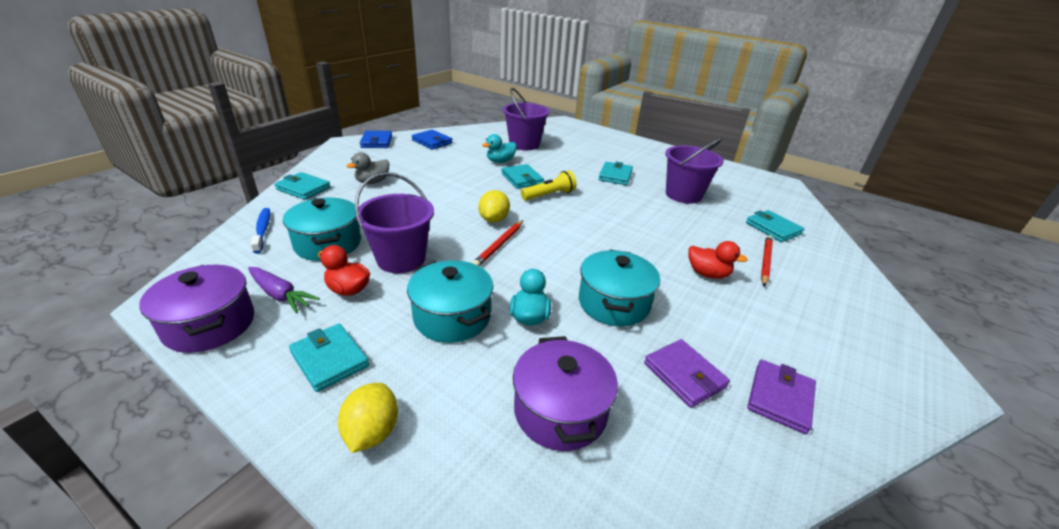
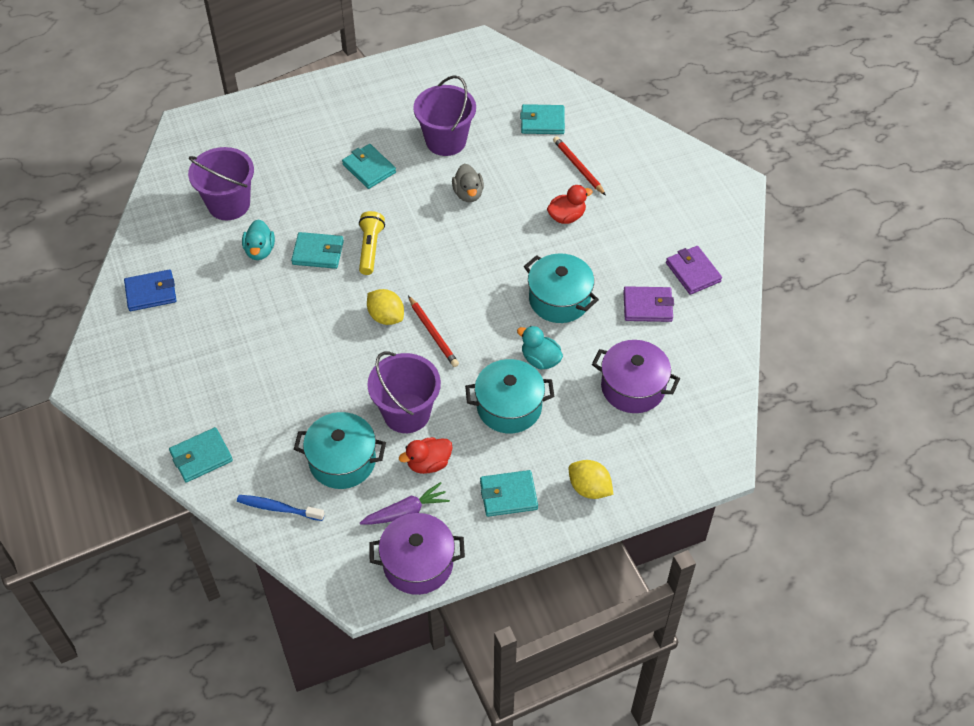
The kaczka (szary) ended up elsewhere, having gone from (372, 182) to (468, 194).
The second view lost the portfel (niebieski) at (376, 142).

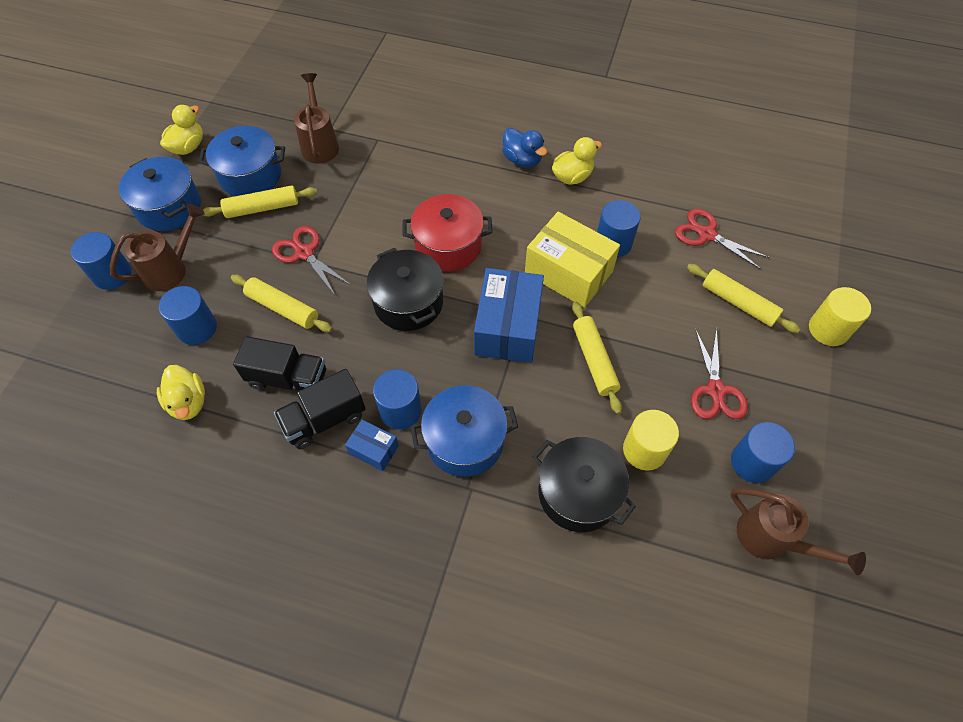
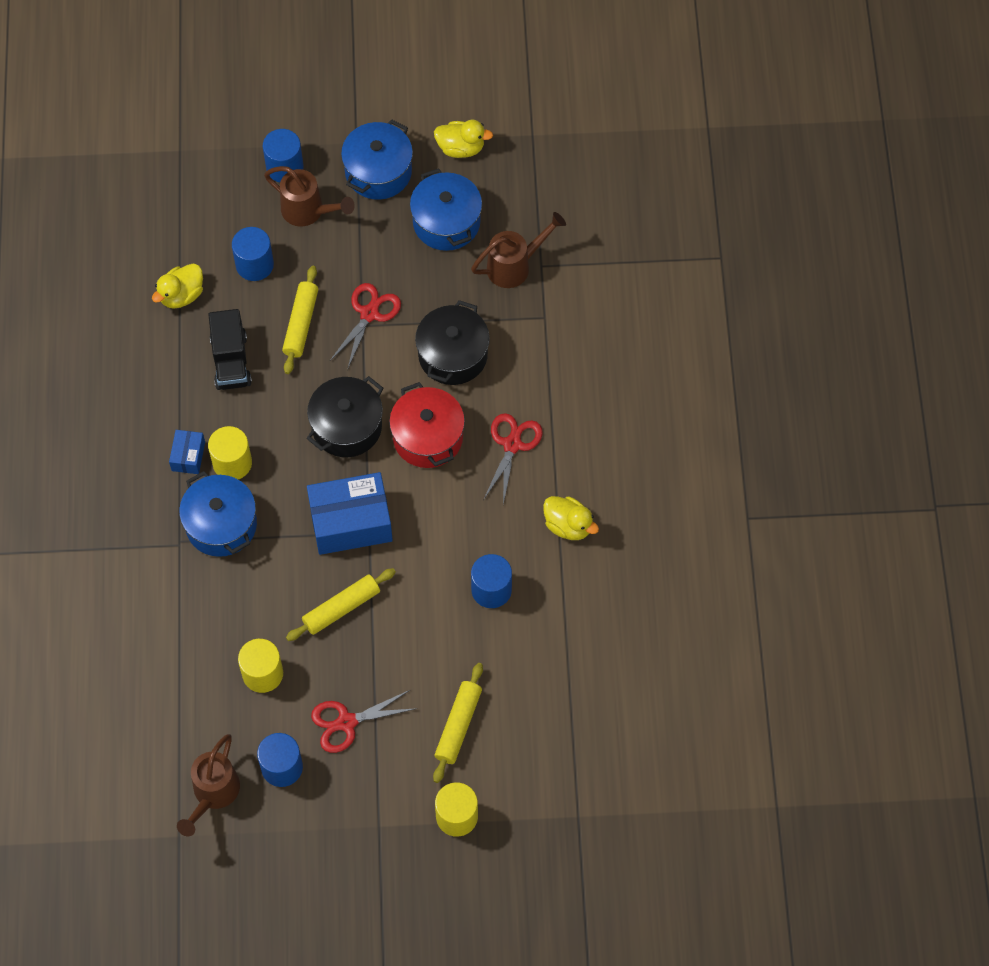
The second view lost the wałek do ciasta (żółty) at (262, 208).
The second view lost the ciężarówka (czarny) at (325, 419).
What was the walec (niebieski) at (400, 410) turned into the walec (żółty) at (232, 463).
The second view lost the kaczka (niebieski) at (522, 160).
The second view lost the pudełko (żółty) at (568, 272).
The garnek (czarny) ended up elsewhere, having gone from (578, 493) to (453, 355).
The nożyczki (czerwony) ended up elsewhere, having gone from (706, 234) to (512, 444).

+===+

__WORK TASK__
Your copy should start at the line with "The second view lost the portfel", stop at the last line of the listing above, match exactly, and contain no pictures.

__RESPONSE AREA__
The second view lost the portfel (niebieski) at (376, 142).

The second view lost the wałek do ciasta (żółty) at (262, 208).
The second view lost the ciężarówka (czarny) at (325, 419).
What was the walec (niebieski) at (400, 410) turned into the walec (żółty) at (232, 463).
The second view lost the kaczka (niebieski) at (522, 160).
The second view lost the pudełko (żółty) at (568, 272).
The garnek (czarny) ended up elsewhere, having gone from (578, 493) to (453, 355).
The nożyczki (czerwony) ended up elsewhere, having gone from (706, 234) to (512, 444).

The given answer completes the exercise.